**What the exercise asks:** Search the records for the word "blue" and pick out every line that has it.
##### Extracted entries
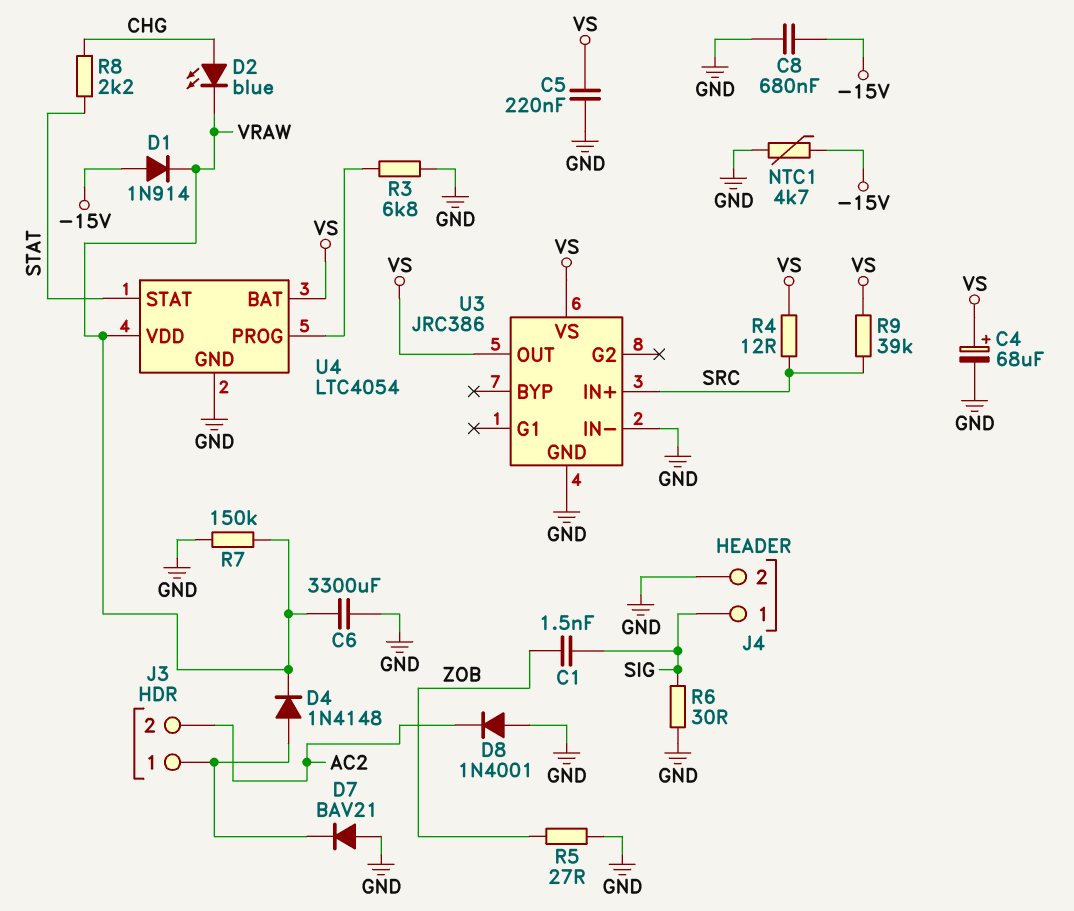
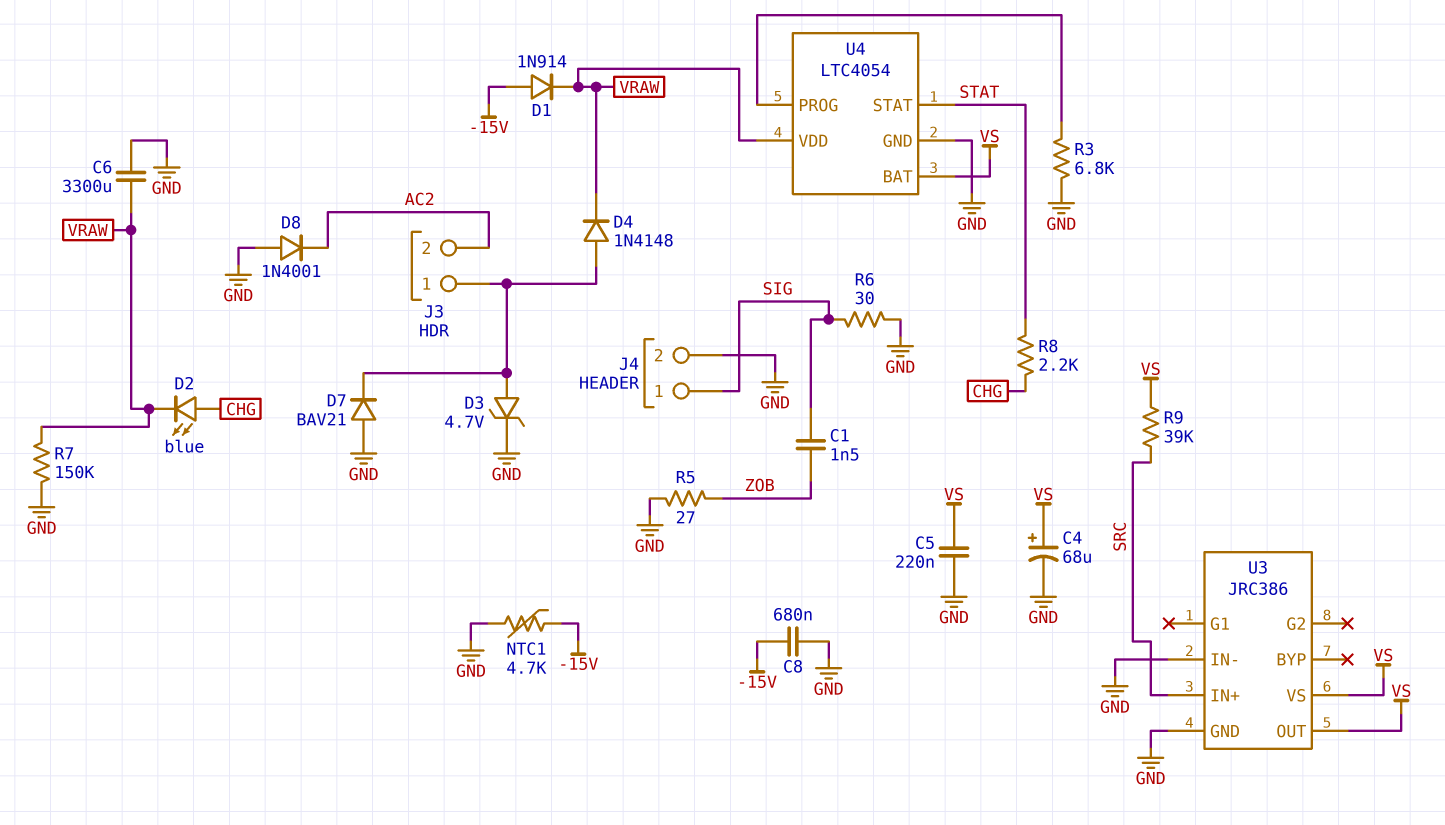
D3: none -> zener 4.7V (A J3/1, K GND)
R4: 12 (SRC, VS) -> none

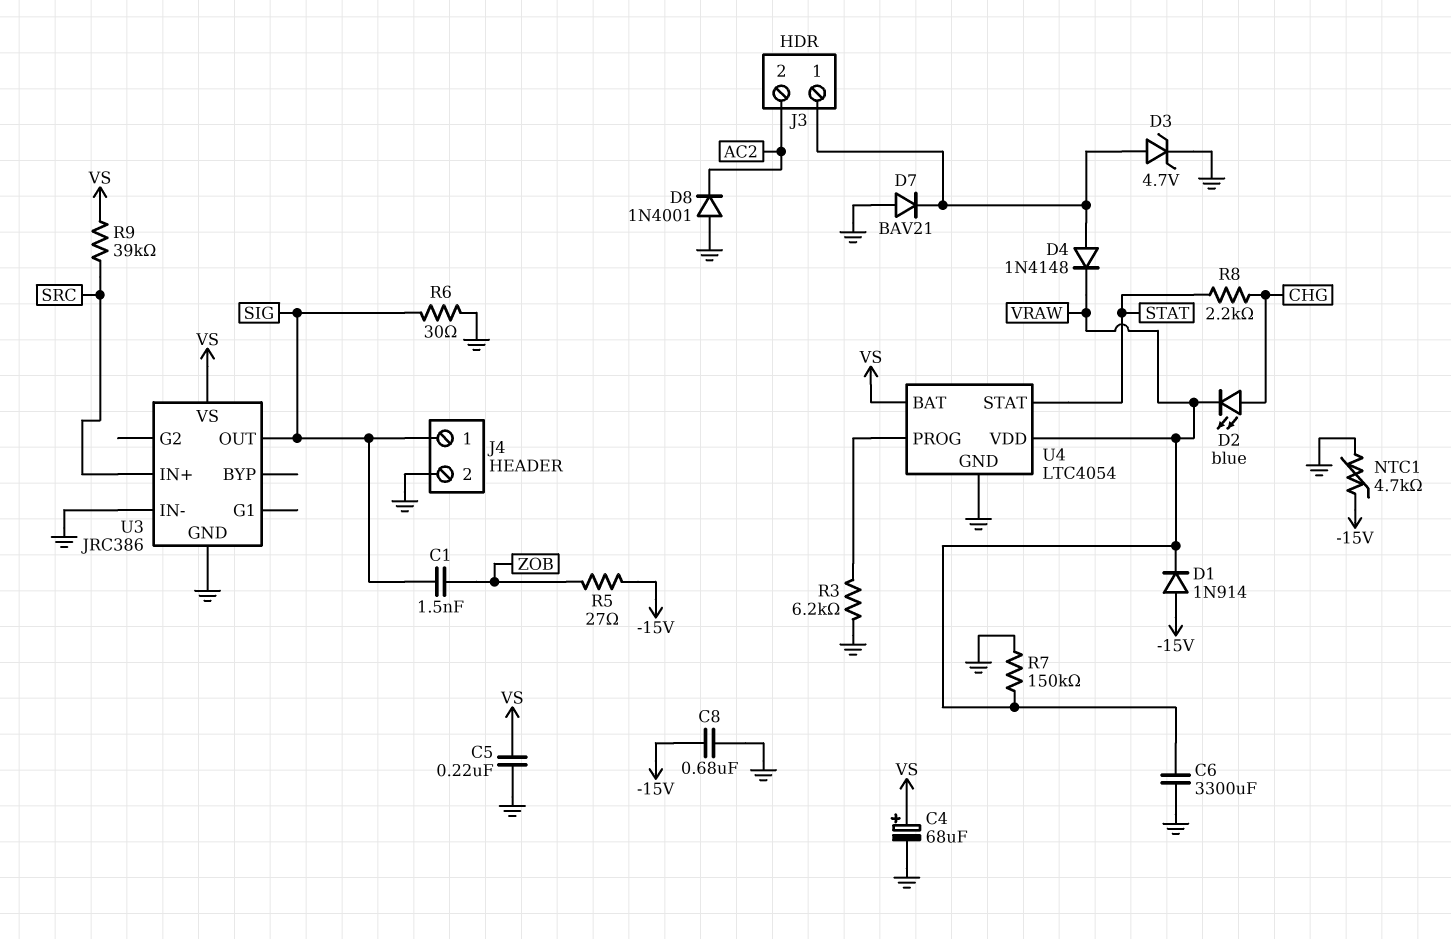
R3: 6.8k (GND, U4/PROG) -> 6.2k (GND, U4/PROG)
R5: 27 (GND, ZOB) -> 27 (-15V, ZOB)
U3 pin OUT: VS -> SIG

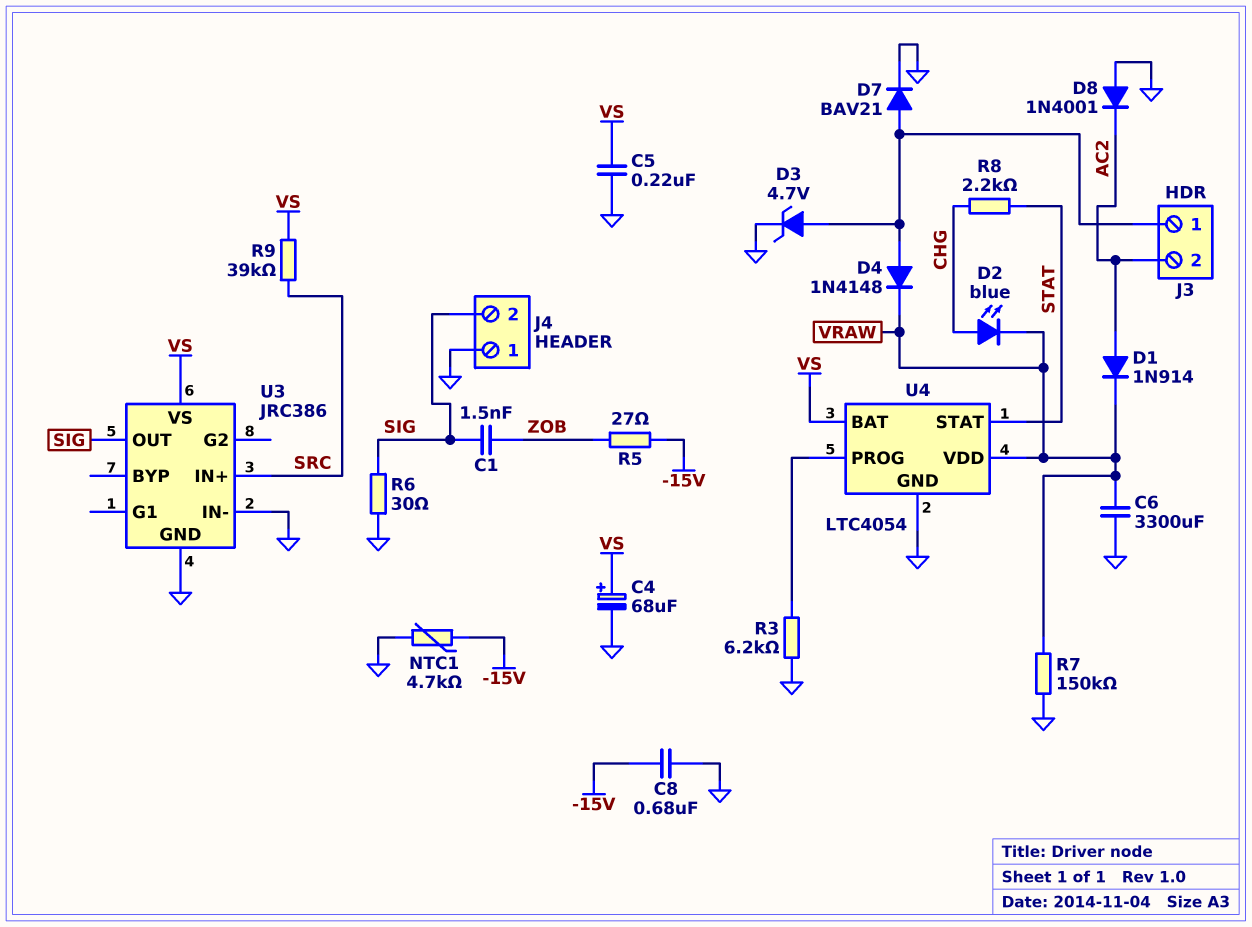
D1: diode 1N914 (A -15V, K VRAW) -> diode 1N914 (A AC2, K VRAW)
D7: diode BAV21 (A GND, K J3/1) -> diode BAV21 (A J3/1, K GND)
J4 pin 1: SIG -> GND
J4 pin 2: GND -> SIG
##########
##### Extracted entries
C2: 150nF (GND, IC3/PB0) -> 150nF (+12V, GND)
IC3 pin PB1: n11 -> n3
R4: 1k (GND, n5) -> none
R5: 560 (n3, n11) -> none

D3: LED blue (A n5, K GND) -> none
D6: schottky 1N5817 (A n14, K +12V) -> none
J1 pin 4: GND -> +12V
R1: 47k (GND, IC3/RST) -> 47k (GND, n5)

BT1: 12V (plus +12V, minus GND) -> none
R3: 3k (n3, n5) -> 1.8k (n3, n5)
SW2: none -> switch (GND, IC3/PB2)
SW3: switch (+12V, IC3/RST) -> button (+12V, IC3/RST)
##########
##### Extracted entries
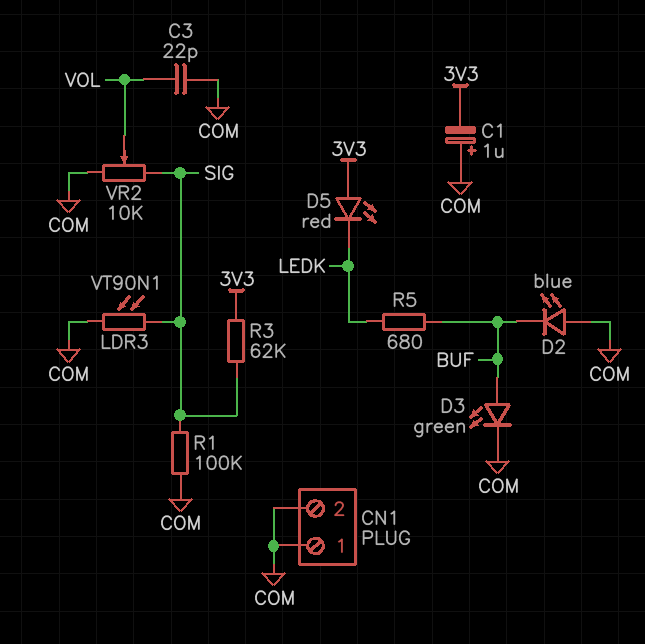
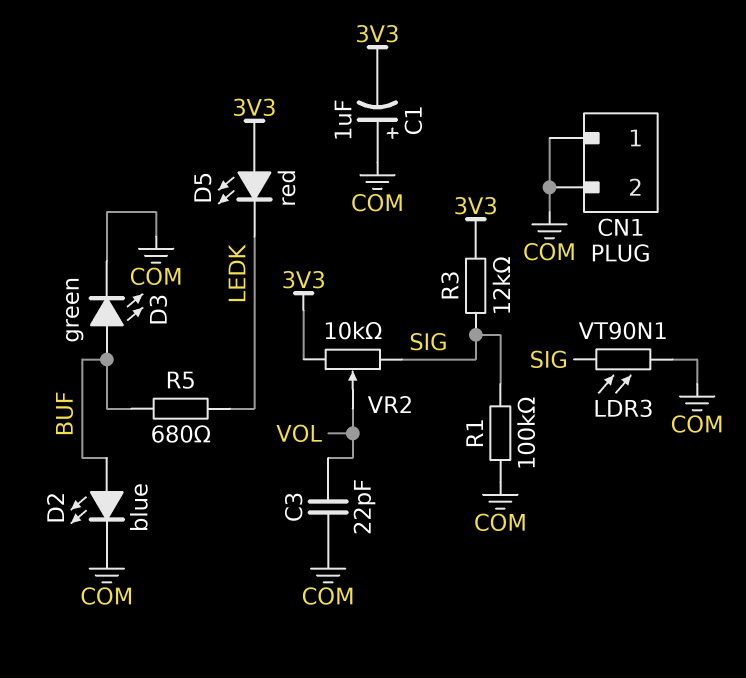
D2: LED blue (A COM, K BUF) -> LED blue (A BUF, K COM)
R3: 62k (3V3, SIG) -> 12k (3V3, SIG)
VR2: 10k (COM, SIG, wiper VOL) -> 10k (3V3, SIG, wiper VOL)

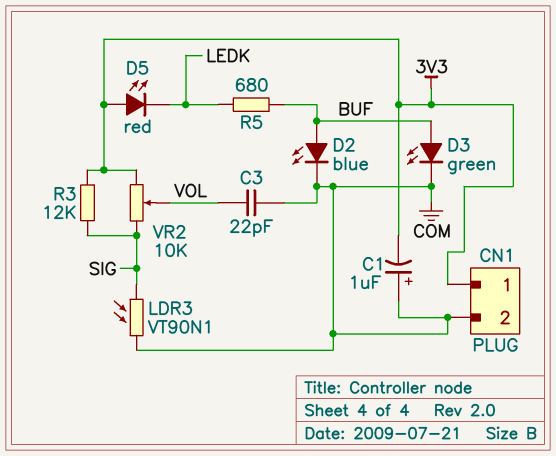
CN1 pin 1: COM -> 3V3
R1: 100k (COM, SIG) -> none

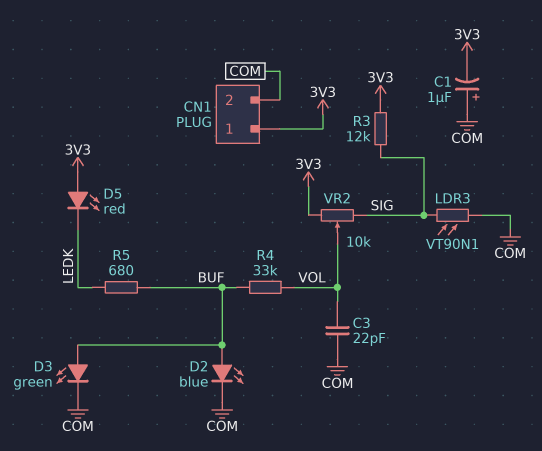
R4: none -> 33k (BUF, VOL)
##########
**Solution:**
D3: LED blue (A n5, K GND) -> none
D2: LED blue (A COM, K BUF) -> LED blue (A BUF, K COM)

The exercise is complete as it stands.